* [Listed entries]
================================
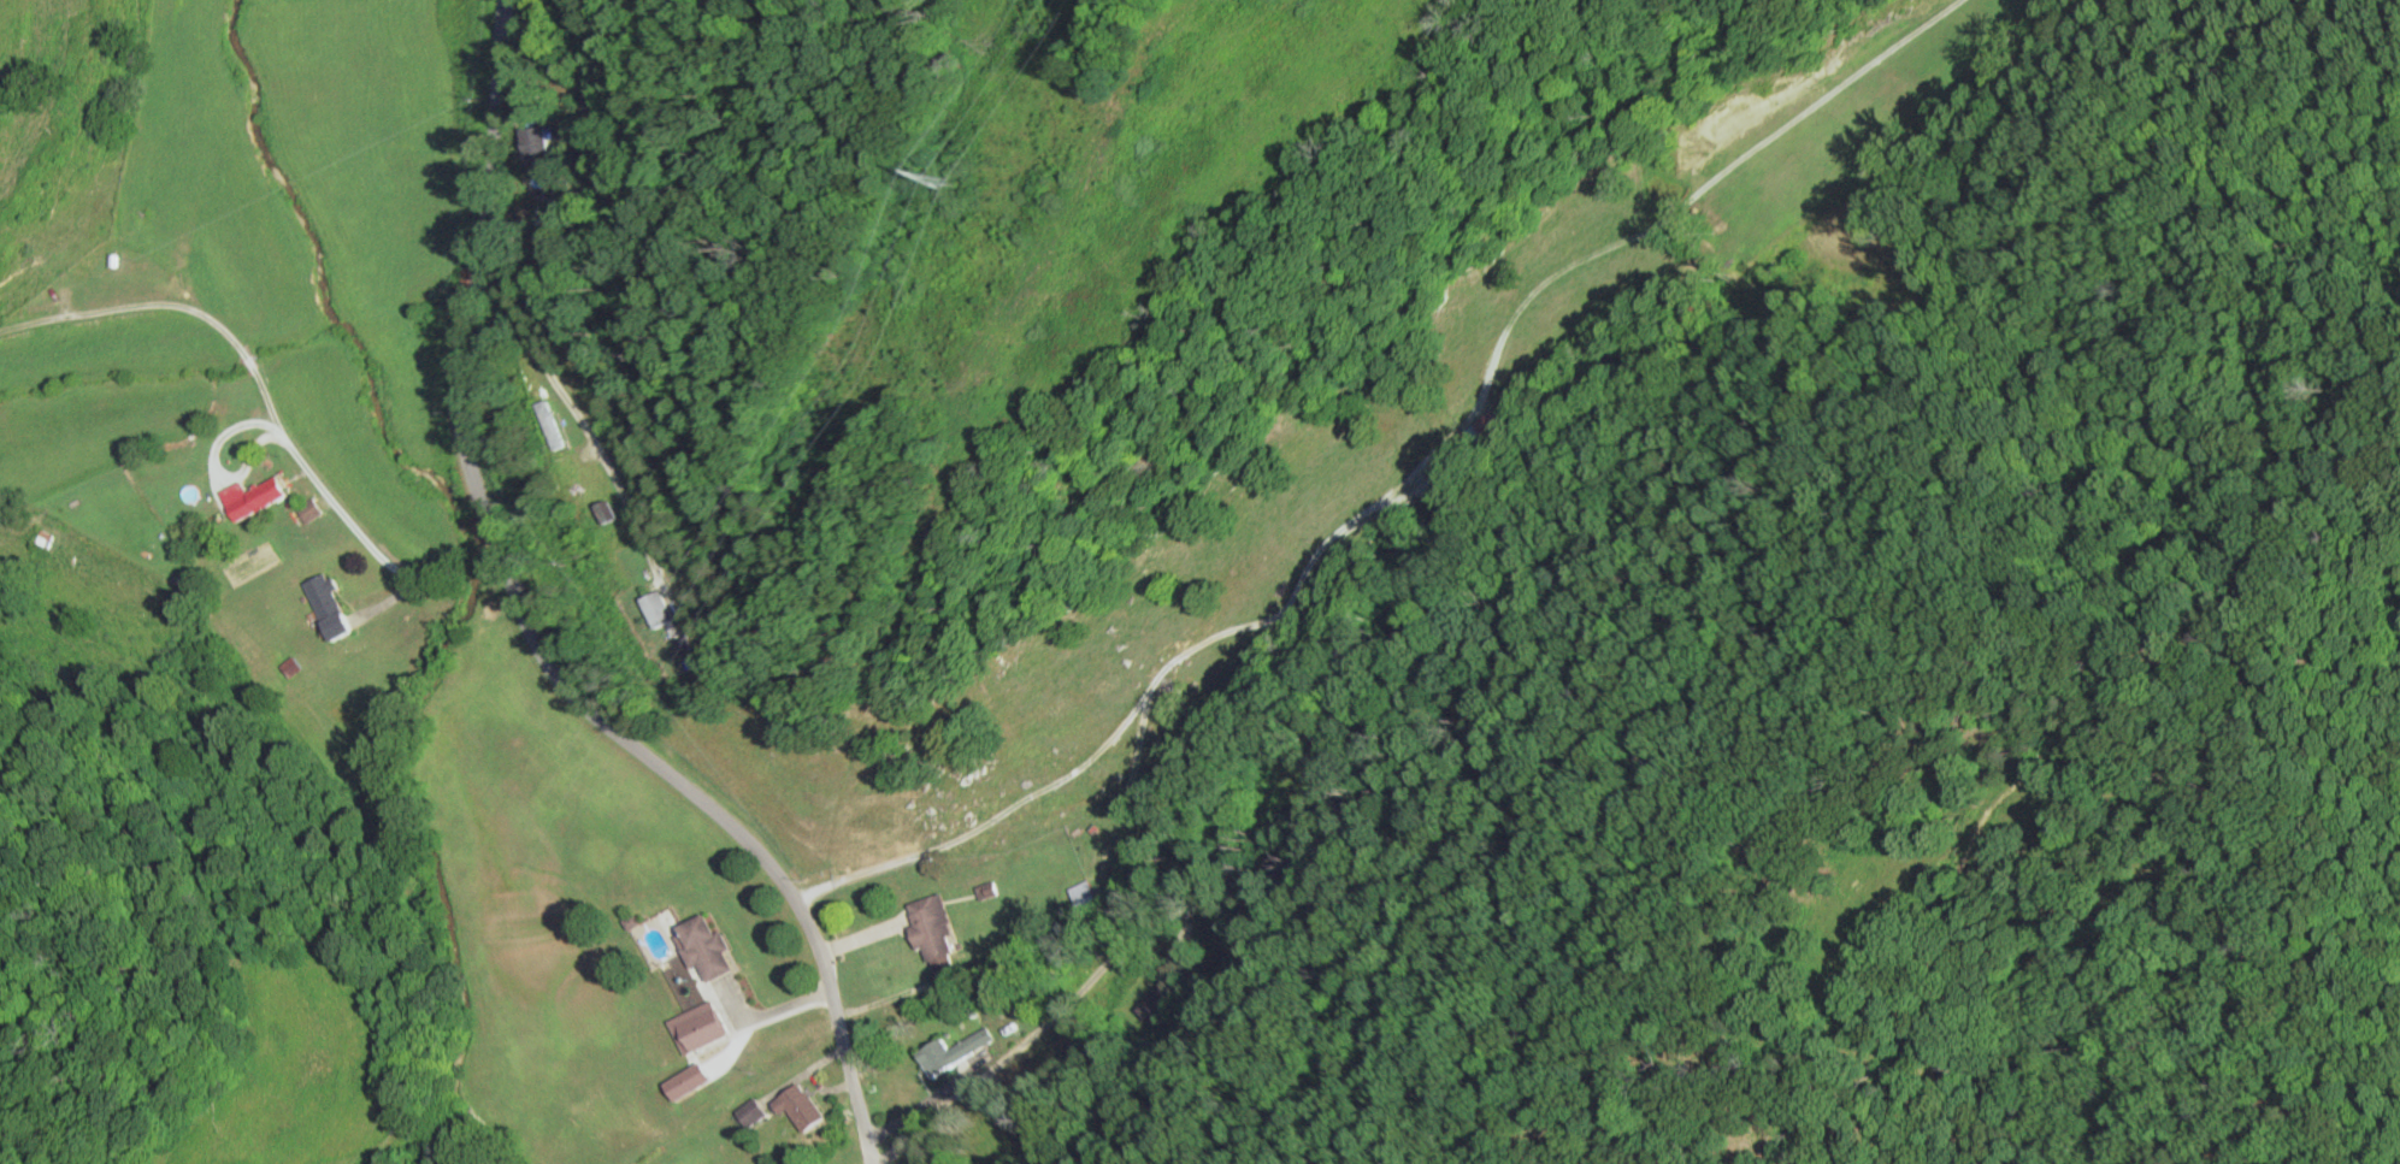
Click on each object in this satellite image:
road: (795, 85)
building: (537, 150)
building: (114, 284)
building: (41, 309)
road: (276, 403)
building: (1466, 450)
building: (266, 498)
building: (314, 510)
building: (47, 538)
building: (335, 607)
building: (663, 610)
road: (535, 635)
building: (1084, 897)
building: (937, 928)
building: (710, 948)
building: (951, 1056)
building: (807, 1108)
building: (758, 1113)

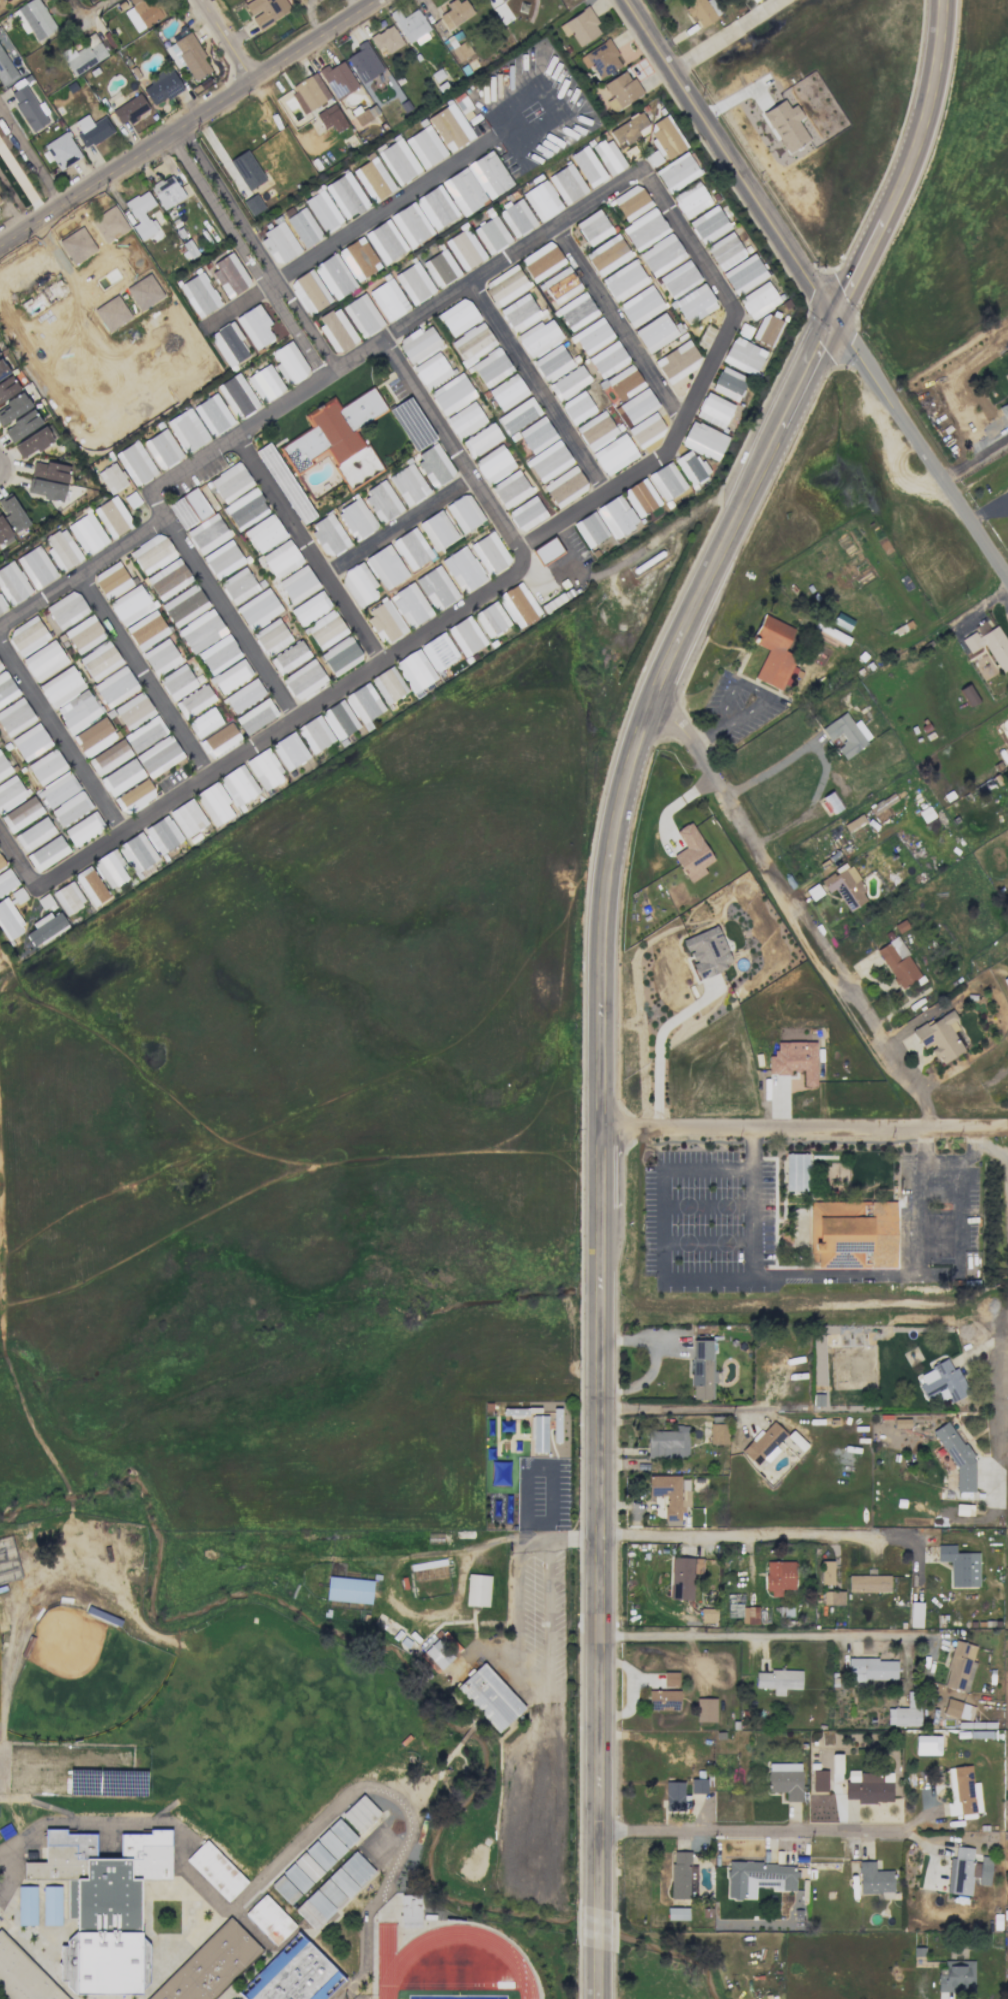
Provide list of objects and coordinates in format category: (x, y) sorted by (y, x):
================================
* [Exercise instructions]
Repeat every record above exactly. The pictures do not belong in the copy.

* [Completed exercise]
Click on each object in this satellite image:
road: (795, 85)
building: (537, 150)
building: (114, 284)
building: (41, 309)
road: (276, 403)
building: (1466, 450)
building: (266, 498)
building: (314, 510)
building: (47, 538)
building: (335, 607)
building: (663, 610)
road: (535, 635)
building: (1084, 897)
building: (937, 928)
building: (710, 948)
building: (951, 1056)
building: (807, 1108)
building: (758, 1113)

Provide list of objects and coordinates in format category: (x, y) sorted by (y, x):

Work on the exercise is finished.